*Problem requirements*
Give back each record precisely, pictures excluded.

*Before-and-after change data*

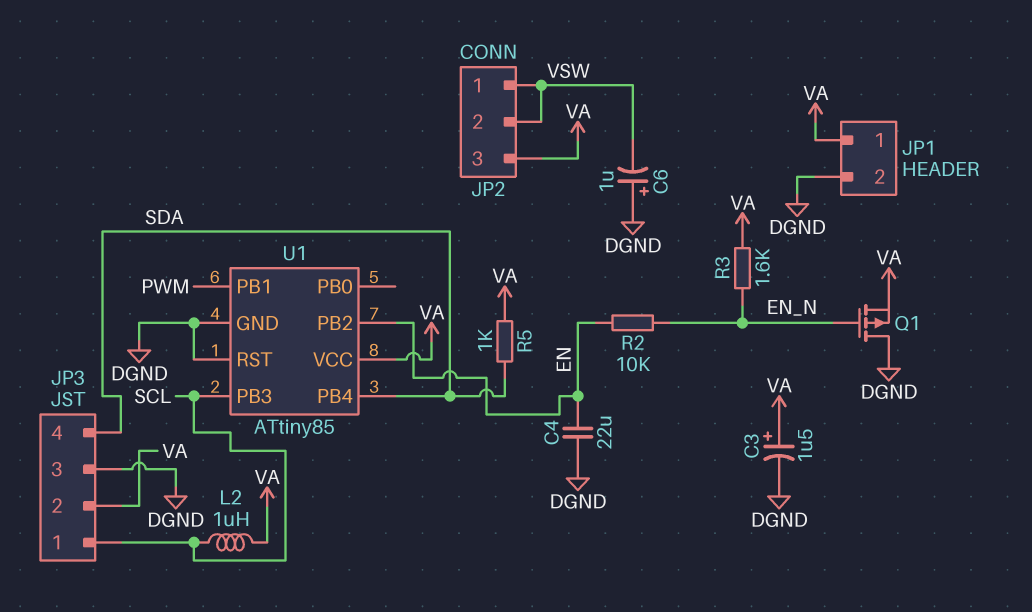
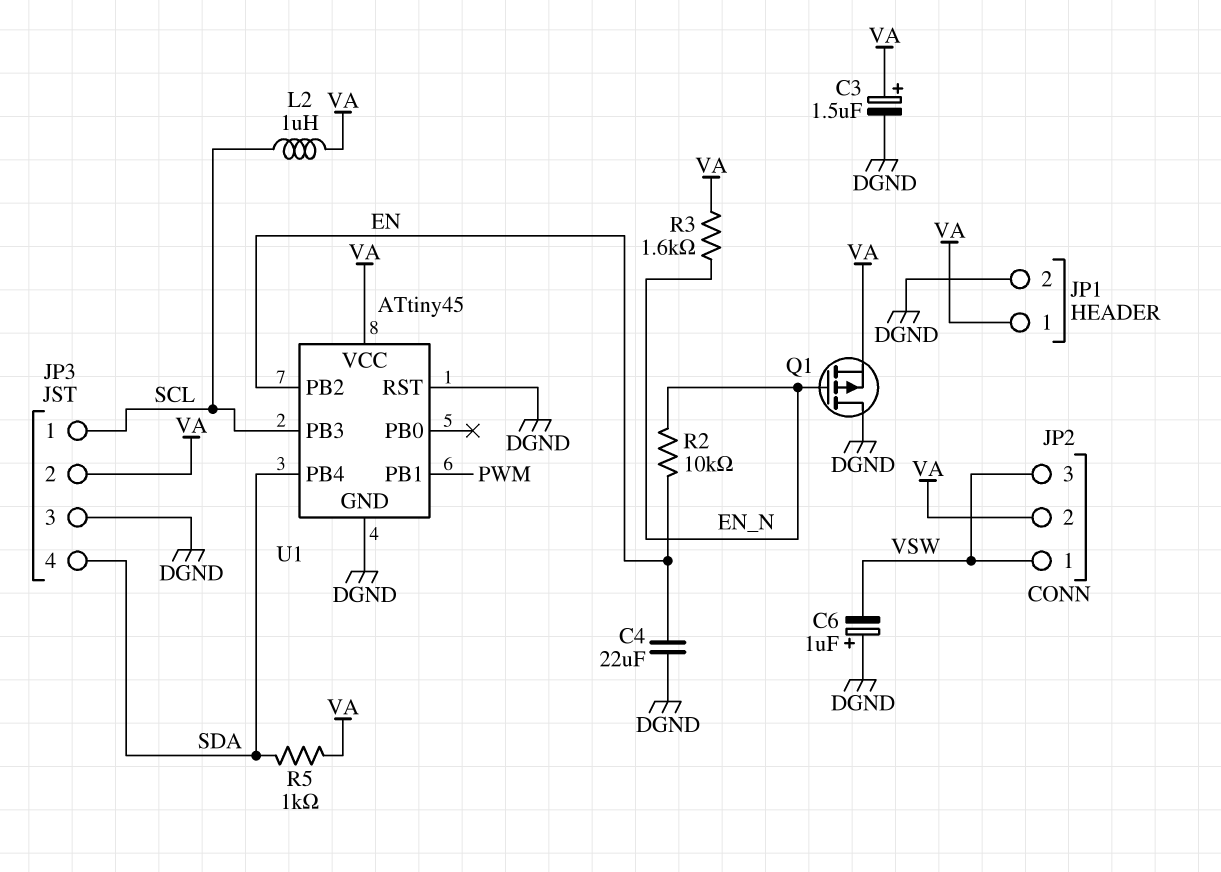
JP2 pin 2: VSW -> VA
JP2 pin 3: VA -> VSW
U1: ATtiny85 -> ATtiny45

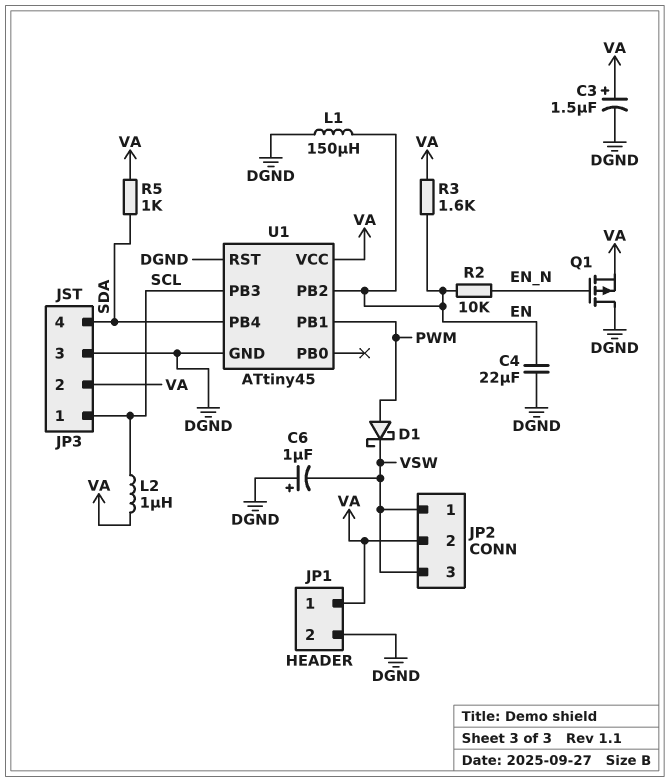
D1: none -> schottky (A PWM, K VSW)
L1: none -> 150uH (DGND, EN)
R3: 1.6k (EN_N, VA) -> 1.6k (EN, VA)

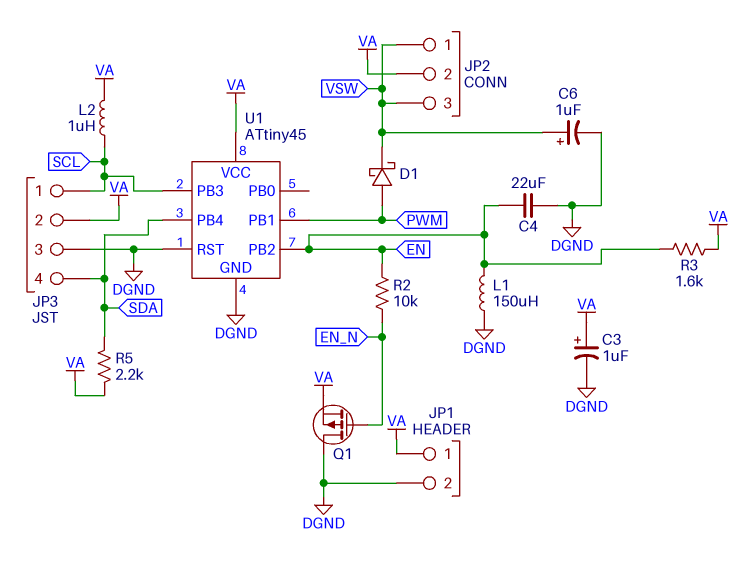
C3: 1.5uF (plus VA, minus DGND) -> 1uF (plus VA, minus DGND)
C6: 1uF (plus DGND, minus VSW) -> 1uF (plus VSW, minus DGND)
R5: 1k (SDA, VA) -> 2.2k (SDA, VA)

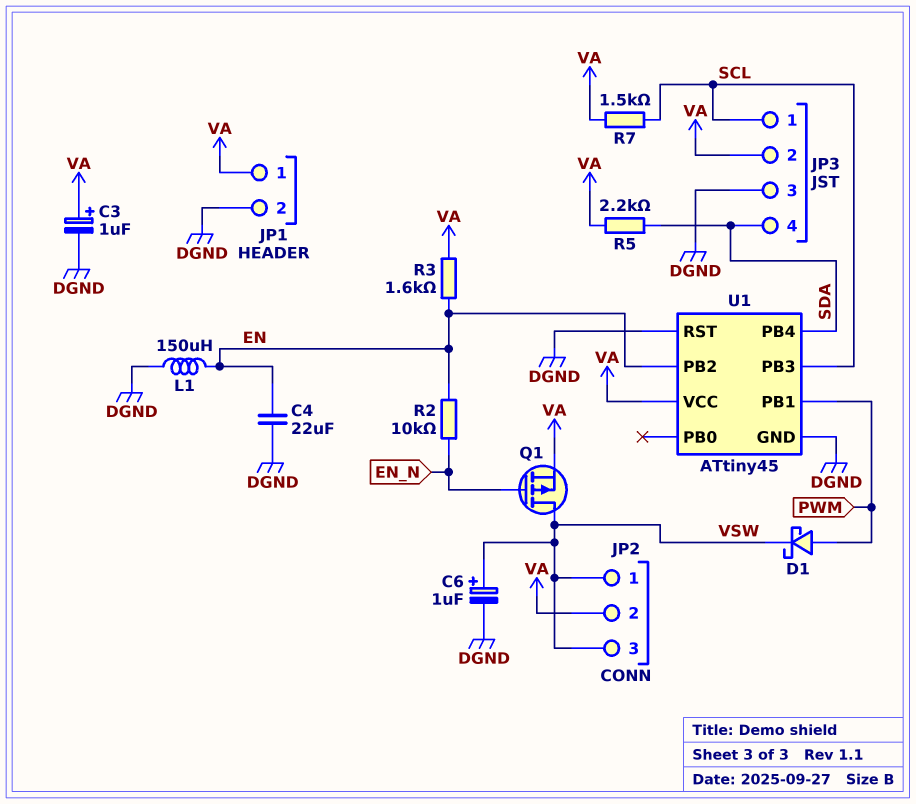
L2: 1uH (SCL, VA) -> none
Q1: PMOS (G EN_N, D DGND, S VA) -> PMOS (G EN_N, D VSW, S VA)
R7: none -> 1.5k (SCL, VA)

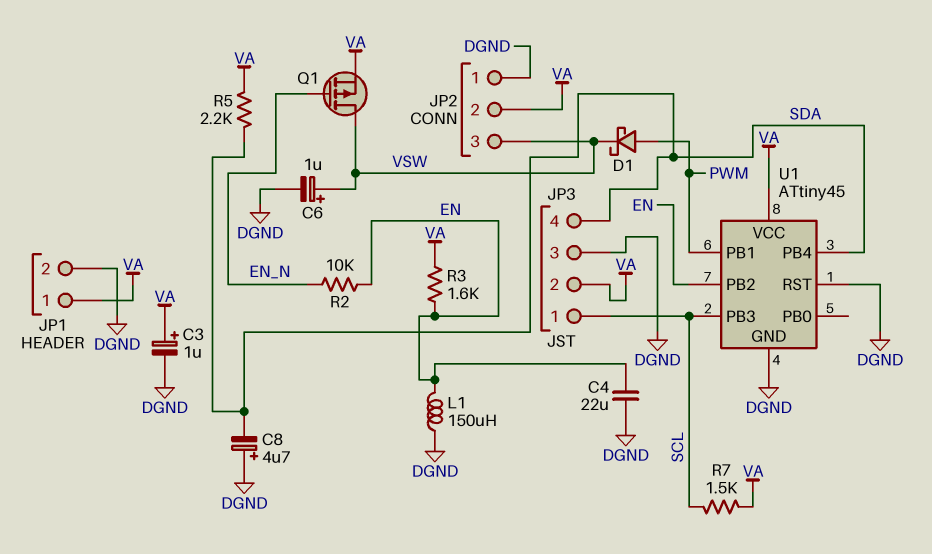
C8: none -> 4.7uF (plus DGND, minus SDA)
JP2 pin 1: VSW -> DGND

*Task answer*
JP2 pin 2: VSW -> VA
JP2 pin 3: VA -> VSW
U1: ATtiny85 -> ATtiny45

D1: none -> schottky (A PWM, K VSW)
L1: none -> 150uH (DGND, EN)
R3: 1.6k (EN_N, VA) -> 1.6k (EN, VA)

C3: 1.5uF (plus VA, minus DGND) -> 1uF (plus VA, minus DGND)
C6: 1uF (plus DGND, minus VSW) -> 1uF (plus VSW, minus DGND)
R5: 1k (SDA, VA) -> 2.2k (SDA, VA)

L2: 1uH (SCL, VA) -> none
Q1: PMOS (G EN_N, D DGND, S VA) -> PMOS (G EN_N, D VSW, S VA)
R7: none -> 1.5k (SCL, VA)

C8: none -> 4.7uF (plus DGND, minus SDA)
JP2 pin 1: VSW -> DGND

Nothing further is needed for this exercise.